Exercise goal: Begin your copy at the line that holds "none -> pink plate K6:K8 level 1" and carry it through the final line of the data, writing out each line exactly and omitting pictures.

Given entries:
::::::

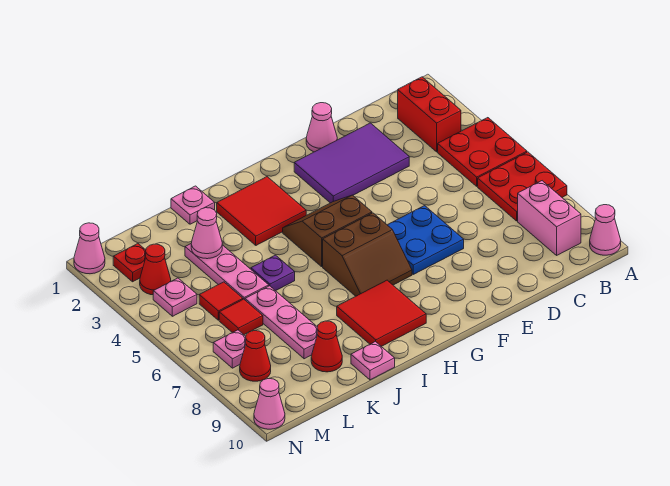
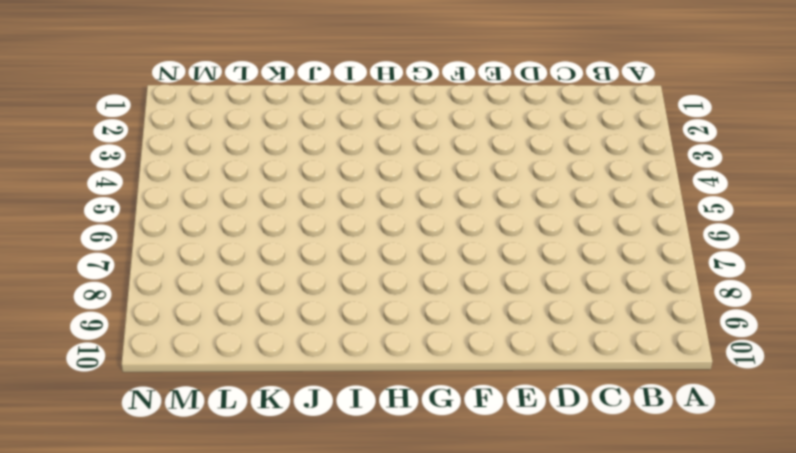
none -> red plate A4:B5 level 1
none -> red plate A6:B7 level 1
none -> pink cone A10 level 1

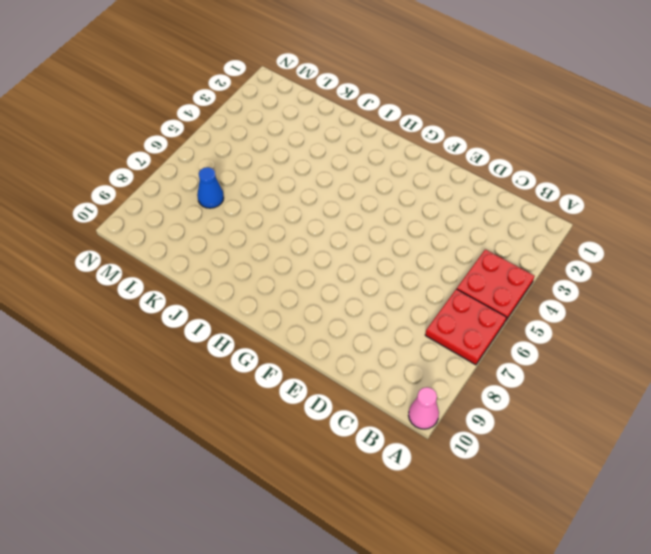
blue cone L7 level 1 -> none
none -> red brick B2:B3 level 1
none -> pink brick B8:B9 level 1
none -> purple tile D2:F3 level 1

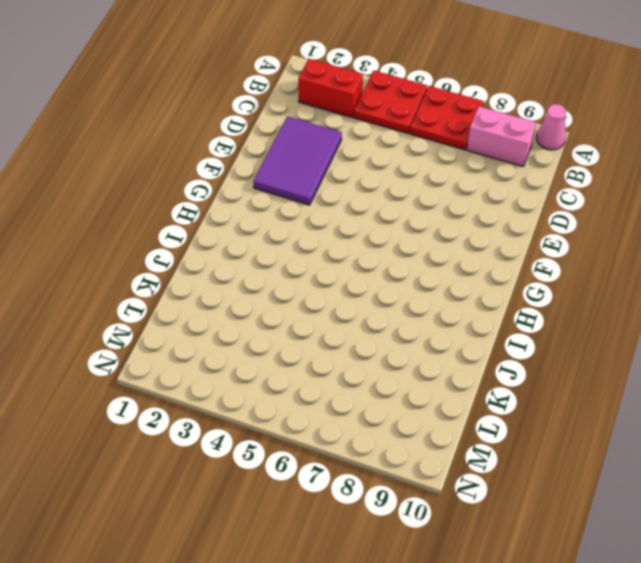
none -> pink cone E1 level 1
none -> blue plate E6:F7 level 1
none -> brown slope G4:H5 level 1 top 5

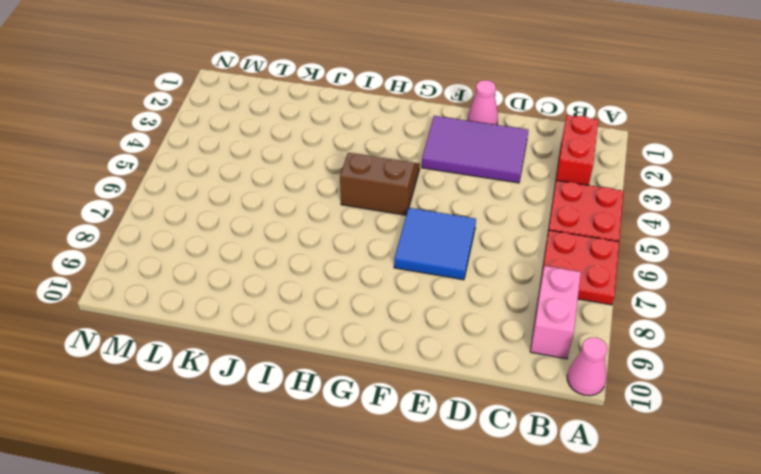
blue tile E6:F7 level 1 -> blue plate E6:F7 level 1
none -> brown slope G6:H7 level 1 top 6
none -> red tile H2:I3 level 1
none -> red tile H8:I9 level 1

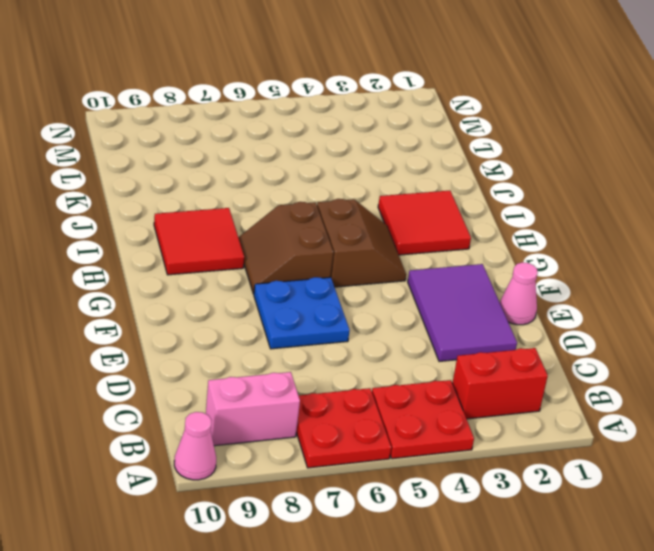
none -> pink plate J1 level 1
none -> purple plate J5 level 1
none -> pink plate J10 level 1

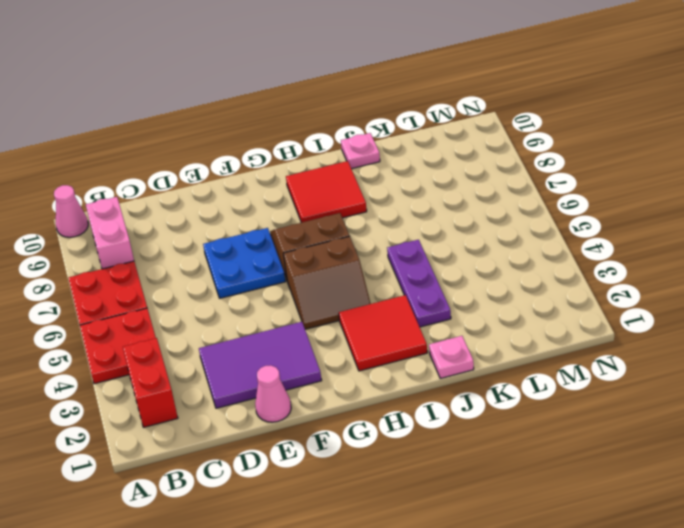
purple plate J3:J5 level 1 -> purple plate J5 level 1
none -> pink plate K3:K5 level 1
none -> pink plate K6:K8 level 1
none -> red cone K9 level 1

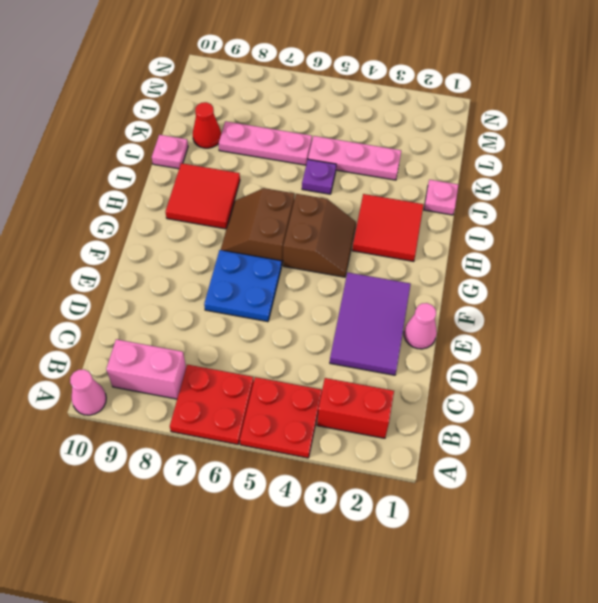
none -> red tile L5 level 1
none -> red tile L6 level 1
none -> red plate M2 level 1

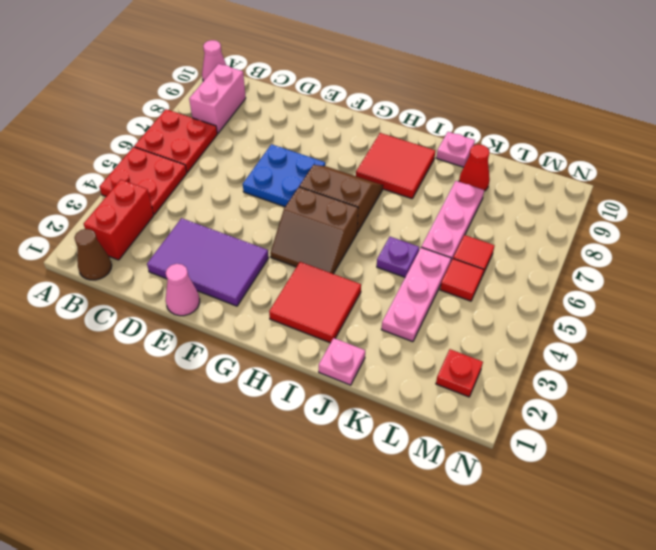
brown cone B1 level 1 -> none
none -> red cone M3 level 1
none -> pink plate M4 level 1
none -> pink plate M7 level 1

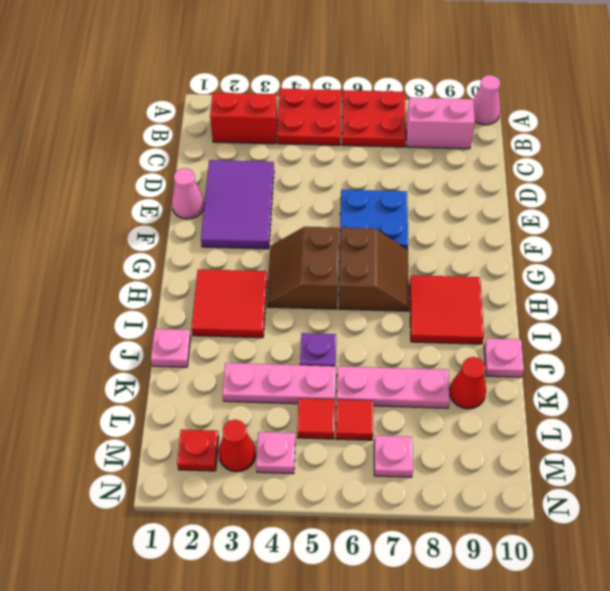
none -> red cone M8 level 1
none -> pink cone N1 level 1
none -> pink cone N10 level 1

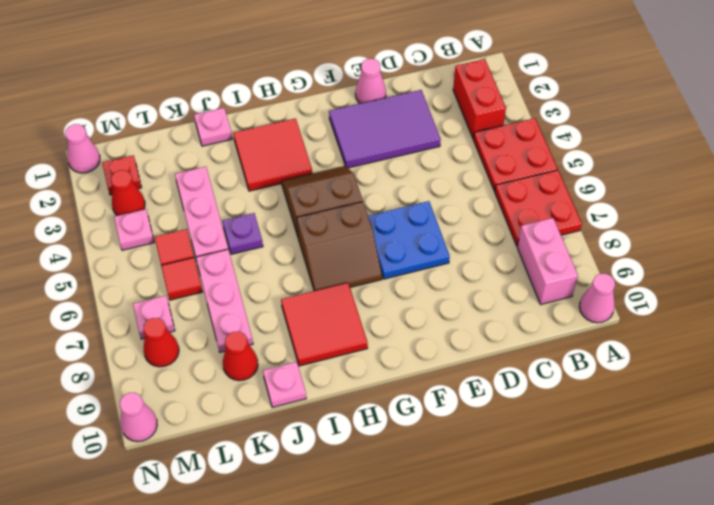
none -> pink cone K3 level 2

::::::

Output below:
none -> pink plate K6:K8 level 1
none -> red cone K9 level 1

none -> red tile L5 level 1
none -> red tile L6 level 1
none -> red plate M2 level 1

brown cone B1 level 1 -> none
none -> red cone M3 level 1
none -> pink plate M4 level 1
none -> pink plate M7 level 1

none -> red cone M8 level 1
none -> pink cone N1 level 1
none -> pink cone N10 level 1

none -> pink cone K3 level 2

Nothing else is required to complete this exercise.